DATA LISTING:

- - -

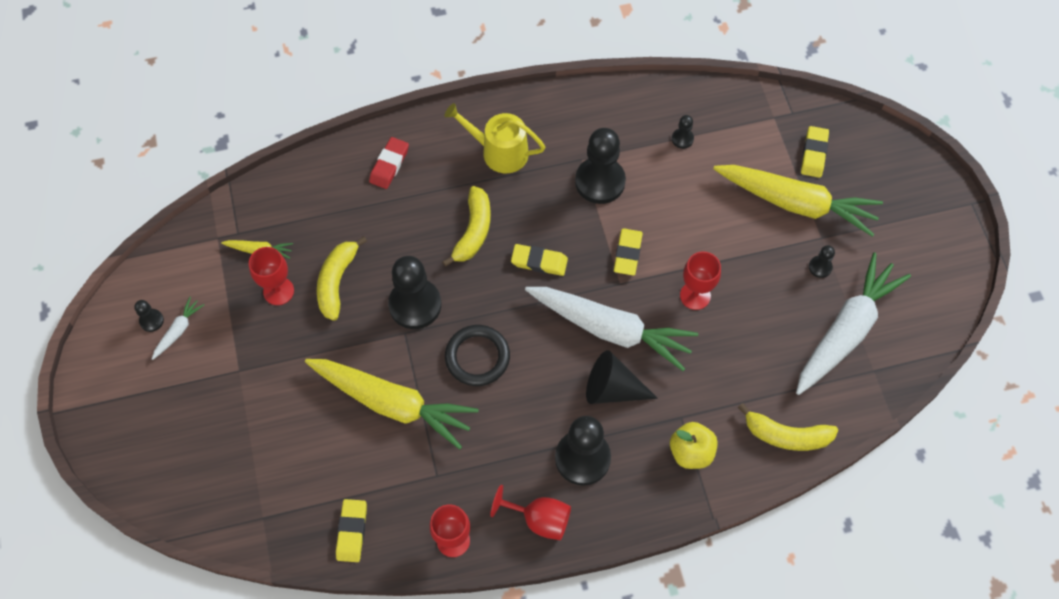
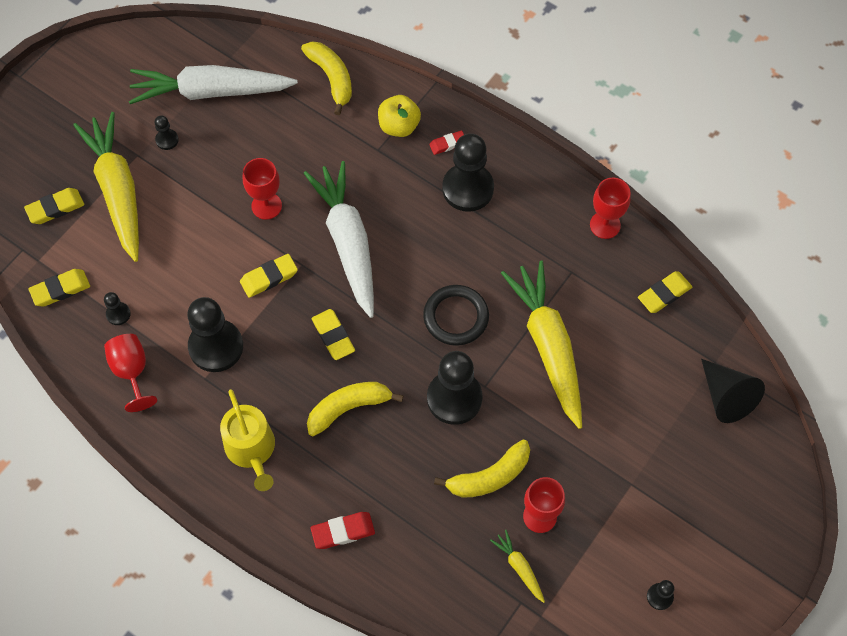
camera: 130 degrees left, 0 degrees up
(178, 331) = (646, 565): white carrot -> none
(539, 519) = (538, 183): red goblet -> red goblet (132, 372)
(612, 389) = (396, 207): black cone -> black cone (726, 397)
(640, 477) = (447, 144): none -> red eraser
(735, 116) = (60, 289): none -> yellow eraser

- - -

EXERCISE: If a line in the records above includes the string "eraser", copy it.

WRITTEN RESPONSE:
(640, 477) = (447, 144): none -> red eraser
(735, 116) = (60, 289): none -> yellow eraser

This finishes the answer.